(Revision tracking records)
* * * * * * * * *

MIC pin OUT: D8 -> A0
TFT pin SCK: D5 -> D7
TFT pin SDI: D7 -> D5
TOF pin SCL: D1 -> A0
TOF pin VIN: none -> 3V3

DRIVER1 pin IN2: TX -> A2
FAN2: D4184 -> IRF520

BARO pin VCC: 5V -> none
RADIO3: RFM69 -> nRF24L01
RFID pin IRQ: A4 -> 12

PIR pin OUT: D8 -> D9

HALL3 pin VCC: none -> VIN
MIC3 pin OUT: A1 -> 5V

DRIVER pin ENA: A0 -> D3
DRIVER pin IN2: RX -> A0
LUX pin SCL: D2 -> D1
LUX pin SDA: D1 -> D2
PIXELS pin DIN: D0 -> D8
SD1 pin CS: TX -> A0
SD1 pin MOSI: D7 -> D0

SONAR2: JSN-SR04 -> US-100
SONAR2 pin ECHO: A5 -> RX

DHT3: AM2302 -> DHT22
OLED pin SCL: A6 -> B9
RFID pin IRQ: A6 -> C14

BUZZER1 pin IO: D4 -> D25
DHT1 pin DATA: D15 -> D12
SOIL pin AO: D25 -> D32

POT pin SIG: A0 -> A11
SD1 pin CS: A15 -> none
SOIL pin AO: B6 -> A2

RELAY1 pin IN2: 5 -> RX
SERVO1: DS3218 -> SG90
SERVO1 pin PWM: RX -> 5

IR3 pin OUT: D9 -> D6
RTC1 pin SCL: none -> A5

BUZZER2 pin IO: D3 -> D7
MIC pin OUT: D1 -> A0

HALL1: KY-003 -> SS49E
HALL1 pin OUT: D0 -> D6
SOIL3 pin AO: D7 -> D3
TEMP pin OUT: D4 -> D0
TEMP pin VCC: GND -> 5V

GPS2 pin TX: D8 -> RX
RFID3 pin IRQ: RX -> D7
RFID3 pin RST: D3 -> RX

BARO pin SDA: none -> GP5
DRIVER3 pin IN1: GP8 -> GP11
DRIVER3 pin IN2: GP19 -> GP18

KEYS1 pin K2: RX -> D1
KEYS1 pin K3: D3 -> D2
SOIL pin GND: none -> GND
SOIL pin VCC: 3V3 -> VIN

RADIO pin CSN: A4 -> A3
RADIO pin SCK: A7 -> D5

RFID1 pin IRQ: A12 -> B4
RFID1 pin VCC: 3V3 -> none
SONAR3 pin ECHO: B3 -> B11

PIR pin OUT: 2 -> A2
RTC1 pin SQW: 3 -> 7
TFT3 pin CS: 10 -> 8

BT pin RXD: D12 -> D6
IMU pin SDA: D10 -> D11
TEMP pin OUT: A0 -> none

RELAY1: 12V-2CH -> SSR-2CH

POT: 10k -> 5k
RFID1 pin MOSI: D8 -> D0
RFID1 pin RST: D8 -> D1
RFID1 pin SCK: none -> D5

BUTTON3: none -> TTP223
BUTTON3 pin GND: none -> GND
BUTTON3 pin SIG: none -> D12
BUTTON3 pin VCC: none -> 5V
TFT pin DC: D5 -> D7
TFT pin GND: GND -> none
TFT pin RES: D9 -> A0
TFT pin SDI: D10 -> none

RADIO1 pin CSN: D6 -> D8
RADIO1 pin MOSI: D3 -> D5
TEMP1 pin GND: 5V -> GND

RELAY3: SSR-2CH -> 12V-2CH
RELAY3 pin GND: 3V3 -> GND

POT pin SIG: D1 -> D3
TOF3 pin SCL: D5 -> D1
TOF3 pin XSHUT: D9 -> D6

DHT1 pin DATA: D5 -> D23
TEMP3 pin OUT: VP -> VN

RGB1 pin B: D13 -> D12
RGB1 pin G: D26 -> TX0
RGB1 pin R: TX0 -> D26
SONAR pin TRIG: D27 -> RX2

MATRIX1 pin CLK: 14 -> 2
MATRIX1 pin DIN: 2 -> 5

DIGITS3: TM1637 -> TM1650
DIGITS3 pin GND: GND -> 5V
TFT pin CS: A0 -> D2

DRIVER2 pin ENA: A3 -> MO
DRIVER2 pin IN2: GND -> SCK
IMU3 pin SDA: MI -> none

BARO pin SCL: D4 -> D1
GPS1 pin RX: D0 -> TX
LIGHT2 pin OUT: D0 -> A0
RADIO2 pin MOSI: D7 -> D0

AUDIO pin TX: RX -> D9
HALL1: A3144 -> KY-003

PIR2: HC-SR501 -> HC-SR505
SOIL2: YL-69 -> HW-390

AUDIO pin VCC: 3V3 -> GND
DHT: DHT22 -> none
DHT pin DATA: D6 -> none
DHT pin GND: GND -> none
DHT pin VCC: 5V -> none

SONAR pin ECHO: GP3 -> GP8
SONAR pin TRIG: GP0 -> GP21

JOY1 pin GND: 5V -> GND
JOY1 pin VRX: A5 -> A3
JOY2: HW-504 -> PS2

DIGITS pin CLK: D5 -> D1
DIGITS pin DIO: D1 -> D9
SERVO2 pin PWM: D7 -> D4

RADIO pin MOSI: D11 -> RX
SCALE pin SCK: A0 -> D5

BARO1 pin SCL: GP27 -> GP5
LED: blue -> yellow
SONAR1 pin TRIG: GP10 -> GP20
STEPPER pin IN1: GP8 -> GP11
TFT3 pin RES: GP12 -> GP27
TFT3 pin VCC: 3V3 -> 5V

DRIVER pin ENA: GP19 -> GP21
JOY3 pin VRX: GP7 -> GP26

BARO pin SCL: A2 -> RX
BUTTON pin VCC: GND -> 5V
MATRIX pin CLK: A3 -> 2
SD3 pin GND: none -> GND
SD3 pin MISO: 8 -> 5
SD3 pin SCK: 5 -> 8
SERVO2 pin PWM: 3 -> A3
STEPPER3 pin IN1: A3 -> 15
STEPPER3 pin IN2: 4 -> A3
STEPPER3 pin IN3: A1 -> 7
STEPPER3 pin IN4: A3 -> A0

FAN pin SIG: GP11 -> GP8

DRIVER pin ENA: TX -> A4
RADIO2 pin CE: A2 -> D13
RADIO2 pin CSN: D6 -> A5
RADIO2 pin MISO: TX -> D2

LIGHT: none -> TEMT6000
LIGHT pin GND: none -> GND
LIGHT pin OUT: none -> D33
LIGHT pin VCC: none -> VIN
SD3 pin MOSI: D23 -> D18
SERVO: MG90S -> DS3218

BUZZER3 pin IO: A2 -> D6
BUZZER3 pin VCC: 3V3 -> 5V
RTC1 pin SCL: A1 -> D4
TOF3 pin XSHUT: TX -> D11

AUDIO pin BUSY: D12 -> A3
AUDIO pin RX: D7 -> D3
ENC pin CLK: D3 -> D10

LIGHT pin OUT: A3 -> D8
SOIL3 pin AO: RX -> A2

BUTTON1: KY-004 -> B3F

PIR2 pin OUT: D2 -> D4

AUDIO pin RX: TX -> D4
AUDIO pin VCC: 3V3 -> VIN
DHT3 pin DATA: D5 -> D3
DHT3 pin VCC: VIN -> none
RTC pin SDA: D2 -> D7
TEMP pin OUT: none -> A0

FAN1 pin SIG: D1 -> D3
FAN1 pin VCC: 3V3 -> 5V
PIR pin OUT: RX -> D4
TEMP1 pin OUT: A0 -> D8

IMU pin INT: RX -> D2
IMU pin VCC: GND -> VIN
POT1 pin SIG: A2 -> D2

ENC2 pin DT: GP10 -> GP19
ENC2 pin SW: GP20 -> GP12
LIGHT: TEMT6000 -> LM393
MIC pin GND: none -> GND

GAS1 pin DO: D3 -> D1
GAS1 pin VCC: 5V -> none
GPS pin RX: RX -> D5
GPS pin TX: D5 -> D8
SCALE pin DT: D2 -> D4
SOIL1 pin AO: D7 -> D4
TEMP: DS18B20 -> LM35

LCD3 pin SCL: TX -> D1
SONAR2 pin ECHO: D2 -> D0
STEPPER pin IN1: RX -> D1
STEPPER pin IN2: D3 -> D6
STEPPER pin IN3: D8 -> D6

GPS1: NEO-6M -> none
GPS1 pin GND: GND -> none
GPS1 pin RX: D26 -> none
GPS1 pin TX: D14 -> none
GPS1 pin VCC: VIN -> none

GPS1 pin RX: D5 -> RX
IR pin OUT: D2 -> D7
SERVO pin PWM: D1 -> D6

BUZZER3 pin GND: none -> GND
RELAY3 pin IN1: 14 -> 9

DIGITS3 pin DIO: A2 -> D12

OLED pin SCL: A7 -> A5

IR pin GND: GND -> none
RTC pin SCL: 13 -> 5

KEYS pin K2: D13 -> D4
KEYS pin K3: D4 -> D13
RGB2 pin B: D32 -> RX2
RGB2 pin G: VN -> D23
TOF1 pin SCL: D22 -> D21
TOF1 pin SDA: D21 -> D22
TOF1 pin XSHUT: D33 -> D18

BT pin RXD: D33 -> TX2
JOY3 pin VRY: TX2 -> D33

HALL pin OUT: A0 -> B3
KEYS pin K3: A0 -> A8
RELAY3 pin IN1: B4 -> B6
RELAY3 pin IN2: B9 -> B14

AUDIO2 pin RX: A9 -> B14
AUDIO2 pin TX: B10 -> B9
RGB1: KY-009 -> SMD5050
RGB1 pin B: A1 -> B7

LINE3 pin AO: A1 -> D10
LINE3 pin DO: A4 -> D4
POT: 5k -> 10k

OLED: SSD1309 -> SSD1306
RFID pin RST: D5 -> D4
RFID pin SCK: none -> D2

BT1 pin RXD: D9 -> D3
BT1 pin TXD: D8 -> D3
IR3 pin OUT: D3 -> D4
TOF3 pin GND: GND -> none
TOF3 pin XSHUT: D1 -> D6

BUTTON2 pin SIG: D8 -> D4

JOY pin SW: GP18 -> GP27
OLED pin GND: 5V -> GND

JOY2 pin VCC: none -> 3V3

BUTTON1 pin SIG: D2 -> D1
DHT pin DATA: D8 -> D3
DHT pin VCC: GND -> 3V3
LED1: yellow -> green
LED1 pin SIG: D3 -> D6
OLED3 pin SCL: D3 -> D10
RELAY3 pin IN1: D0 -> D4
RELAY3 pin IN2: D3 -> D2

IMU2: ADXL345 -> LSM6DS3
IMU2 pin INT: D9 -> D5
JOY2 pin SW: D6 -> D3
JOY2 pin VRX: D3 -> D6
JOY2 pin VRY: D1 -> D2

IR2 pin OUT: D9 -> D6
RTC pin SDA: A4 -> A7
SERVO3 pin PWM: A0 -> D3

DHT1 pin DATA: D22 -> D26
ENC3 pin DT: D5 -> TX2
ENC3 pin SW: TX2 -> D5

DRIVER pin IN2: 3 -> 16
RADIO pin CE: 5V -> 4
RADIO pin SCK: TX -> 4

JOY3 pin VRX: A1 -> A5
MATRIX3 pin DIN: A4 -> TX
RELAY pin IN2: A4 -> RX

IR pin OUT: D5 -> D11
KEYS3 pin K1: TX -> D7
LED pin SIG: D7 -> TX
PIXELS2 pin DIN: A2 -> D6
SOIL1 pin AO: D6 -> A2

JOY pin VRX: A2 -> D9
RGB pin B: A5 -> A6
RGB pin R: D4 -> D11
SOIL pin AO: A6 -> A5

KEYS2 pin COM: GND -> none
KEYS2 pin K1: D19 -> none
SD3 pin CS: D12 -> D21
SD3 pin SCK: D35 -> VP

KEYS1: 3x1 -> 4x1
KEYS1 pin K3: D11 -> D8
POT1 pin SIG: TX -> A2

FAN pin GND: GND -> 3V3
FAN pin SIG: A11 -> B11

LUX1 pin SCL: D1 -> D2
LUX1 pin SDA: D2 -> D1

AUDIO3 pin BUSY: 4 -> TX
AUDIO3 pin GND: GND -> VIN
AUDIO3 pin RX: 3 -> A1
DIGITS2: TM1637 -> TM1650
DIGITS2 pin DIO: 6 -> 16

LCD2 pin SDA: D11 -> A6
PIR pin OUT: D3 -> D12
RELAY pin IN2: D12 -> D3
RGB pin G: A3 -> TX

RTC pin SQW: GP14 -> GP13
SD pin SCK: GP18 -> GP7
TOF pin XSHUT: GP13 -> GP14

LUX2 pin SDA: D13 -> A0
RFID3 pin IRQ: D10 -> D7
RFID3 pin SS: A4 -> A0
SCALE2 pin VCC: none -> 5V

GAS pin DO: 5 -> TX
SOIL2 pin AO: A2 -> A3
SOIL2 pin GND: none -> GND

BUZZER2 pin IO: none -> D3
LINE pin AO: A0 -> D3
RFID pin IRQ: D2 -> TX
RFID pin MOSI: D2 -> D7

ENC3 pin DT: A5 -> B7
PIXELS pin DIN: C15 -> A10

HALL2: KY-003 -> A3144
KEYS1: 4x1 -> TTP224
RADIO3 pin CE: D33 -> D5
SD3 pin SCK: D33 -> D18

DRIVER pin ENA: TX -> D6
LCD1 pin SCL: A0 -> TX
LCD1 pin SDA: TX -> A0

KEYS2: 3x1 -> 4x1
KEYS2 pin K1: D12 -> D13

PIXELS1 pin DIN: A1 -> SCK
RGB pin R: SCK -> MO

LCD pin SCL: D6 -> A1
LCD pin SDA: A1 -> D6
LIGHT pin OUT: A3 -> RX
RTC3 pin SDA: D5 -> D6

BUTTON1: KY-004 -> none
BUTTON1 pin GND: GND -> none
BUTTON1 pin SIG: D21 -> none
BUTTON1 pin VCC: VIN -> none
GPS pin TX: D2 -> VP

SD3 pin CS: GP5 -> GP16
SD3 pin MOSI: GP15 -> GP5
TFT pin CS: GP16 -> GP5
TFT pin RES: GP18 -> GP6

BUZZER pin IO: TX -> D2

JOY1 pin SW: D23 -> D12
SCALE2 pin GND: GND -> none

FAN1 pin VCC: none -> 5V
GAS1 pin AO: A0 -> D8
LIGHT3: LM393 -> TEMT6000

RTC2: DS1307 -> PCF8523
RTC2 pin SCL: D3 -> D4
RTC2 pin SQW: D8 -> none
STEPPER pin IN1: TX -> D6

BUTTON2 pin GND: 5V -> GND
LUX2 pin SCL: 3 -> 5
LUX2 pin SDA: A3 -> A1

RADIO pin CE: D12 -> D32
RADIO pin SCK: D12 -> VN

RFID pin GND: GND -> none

* * * * * * * * *

_PROMPT_:
Could you write out, exactly as they stand, only the lines above that begin at the line with "LIGHT pin VCC: none -> VIN" and stop after the line with "OLED: SSD1309 -> SSD1306"?

_COMPLETED EXERCISE_:
LIGHT pin VCC: none -> VIN
SD3 pin MOSI: D23 -> D18
SERVO: MG90S -> DS3218

BUZZER3 pin IO: A2 -> D6
BUZZER3 pin VCC: 3V3 -> 5V
RTC1 pin SCL: A1 -> D4
TOF3 pin XSHUT: TX -> D11

AUDIO pin BUSY: D12 -> A3
AUDIO pin RX: D7 -> D3
ENC pin CLK: D3 -> D10

LIGHT pin OUT: A3 -> D8
SOIL3 pin AO: RX -> A2

BUTTON1: KY-004 -> B3F

PIR2 pin OUT: D2 -> D4

AUDIO pin RX: TX -> D4
AUDIO pin VCC: 3V3 -> VIN
DHT3 pin DATA: D5 -> D3
DHT3 pin VCC: VIN -> none
RTC pin SDA: D2 -> D7
TEMP pin OUT: none -> A0

FAN1 pin SIG: D1 -> D3
FAN1 pin VCC: 3V3 -> 5V
PIR pin OUT: RX -> D4
TEMP1 pin OUT: A0 -> D8

IMU pin INT: RX -> D2
IMU pin VCC: GND -> VIN
POT1 pin SIG: A2 -> D2

ENC2 pin DT: GP10 -> GP19
ENC2 pin SW: GP20 -> GP12
LIGHT: TEMT6000 -> LM393
MIC pin GND: none -> GND

GAS1 pin DO: D3 -> D1
GAS1 pin VCC: 5V -> none
GPS pin RX: RX -> D5
GPS pin TX: D5 -> D8
SCALE pin DT: D2 -> D4
SOIL1 pin AO: D7 -> D4
TEMP: DS18B20 -> LM35

LCD3 pin SCL: TX -> D1
SONAR2 pin ECHO: D2 -> D0
STEPPER pin IN1: RX -> D1
STEPPER pin IN2: D3 -> D6
STEPPER pin IN3: D8 -> D6

GPS1: NEO-6M -> none
GPS1 pin GND: GND -> none
GPS1 pin RX: D26 -> none
GPS1 pin TX: D14 -> none
GPS1 pin VCC: VIN -> none

GPS1 pin RX: D5 -> RX
IR pin OUT: D2 -> D7
SERVO pin PWM: D1 -> D6

BUZZER3 pin GND: none -> GND
RELAY3 pin IN1: 14 -> 9

DIGITS3 pin DIO: A2 -> D12

OLED pin SCL: A7 -> A5

IR pin GND: GND -> none
RTC pin SCL: 13 -> 5

KEYS pin K2: D13 -> D4
KEYS pin K3: D4 -> D13
RGB2 pin B: D32 -> RX2
RGB2 pin G: VN -> D23
TOF1 pin SCL: D22 -> D21
TOF1 pin SDA: D21 -> D22
TOF1 pin XSHUT: D33 -> D18

BT pin RXD: D33 -> TX2
JOY3 pin VRY: TX2 -> D33

HALL pin OUT: A0 -> B3
KEYS pin K3: A0 -> A8
RELAY3 pin IN1: B4 -> B6
RELAY3 pin IN2: B9 -> B14

AUDIO2 pin RX: A9 -> B14
AUDIO2 pin TX: B10 -> B9
RGB1: KY-009 -> SMD5050
RGB1 pin B: A1 -> B7

LINE3 pin AO: A1 -> D10
LINE3 pin DO: A4 -> D4
POT: 5k -> 10k

OLED: SSD1309 -> SSD1306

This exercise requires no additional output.